Goal of the exercise :: The answer must be an exact transcription of the lines below from the first through the one containing "lime brick G1", with the pictures left out; please add nothing else.

Material for this exercise ::
--------------------------------------------------

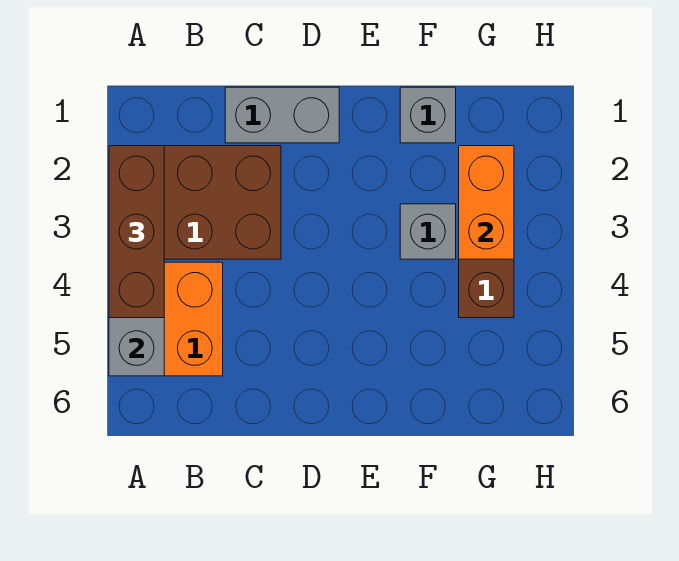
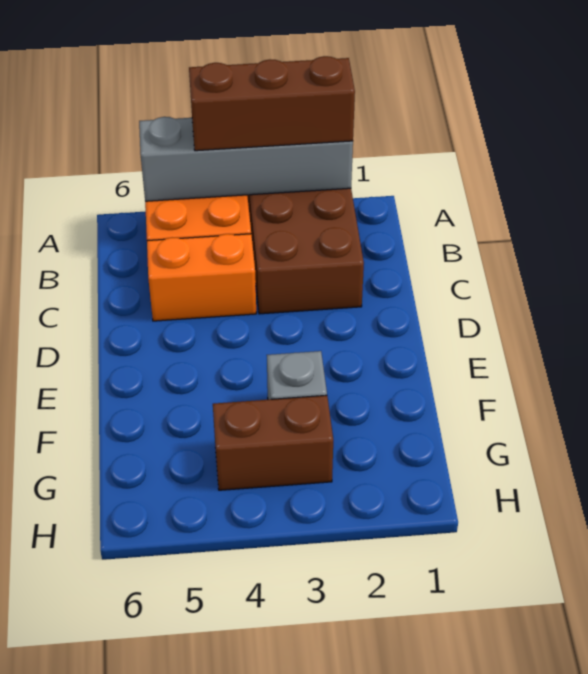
grey brick C1:D1 level 1 -> none
grey brick F1 level 1 -> none
orange brick G2:G3 level 2 -> orange brick C4:C5 level 1

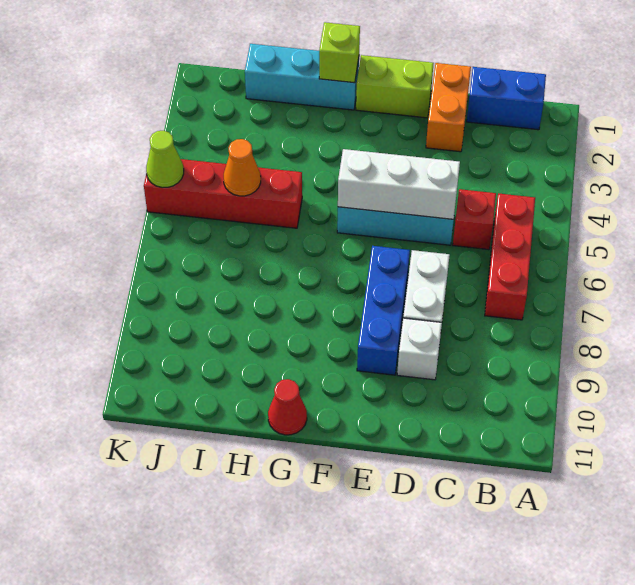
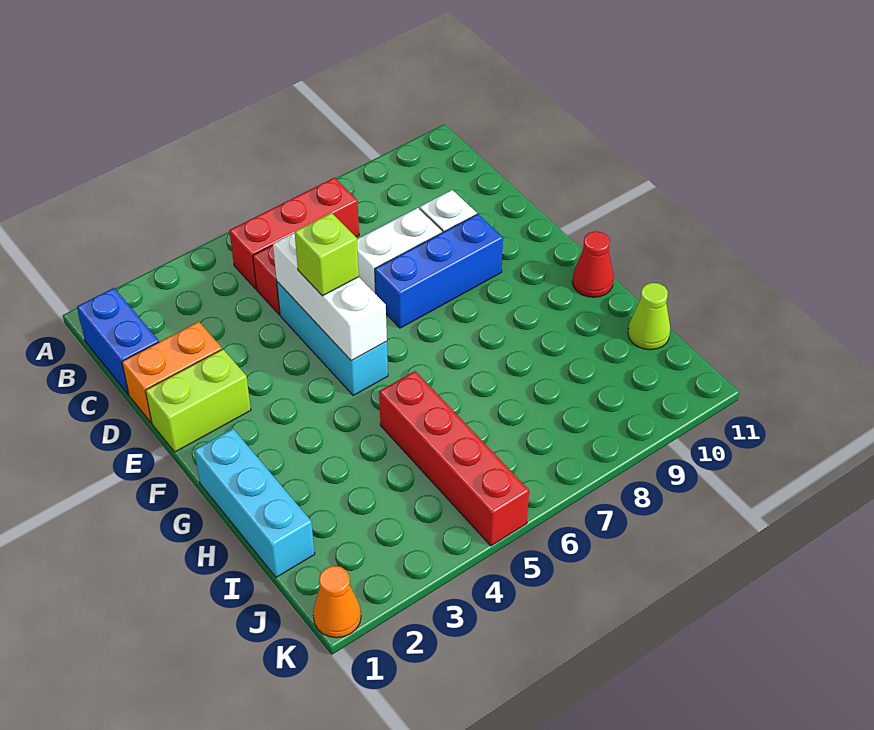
lime brick E1:F1 level 1 -> lime brick E1:E2 level 1
lime brick G1 level 2 -> lime brick E5 level 3
orange cone I5 level 2 -> orange cone K1 level 1
lime cone K5 level 2 -> lime cone I11 level 1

--------------------------------------------------

Completed task ::
grey brick C1:D1 level 1 -> none
grey brick F1 level 1 -> none
orange brick G2:G3 level 2 -> orange brick C4:C5 level 1

lime brick E1:F1 level 1 -> lime brick E1:E2 level 1
lime brick G1 level 2 -> lime brick E5 level 3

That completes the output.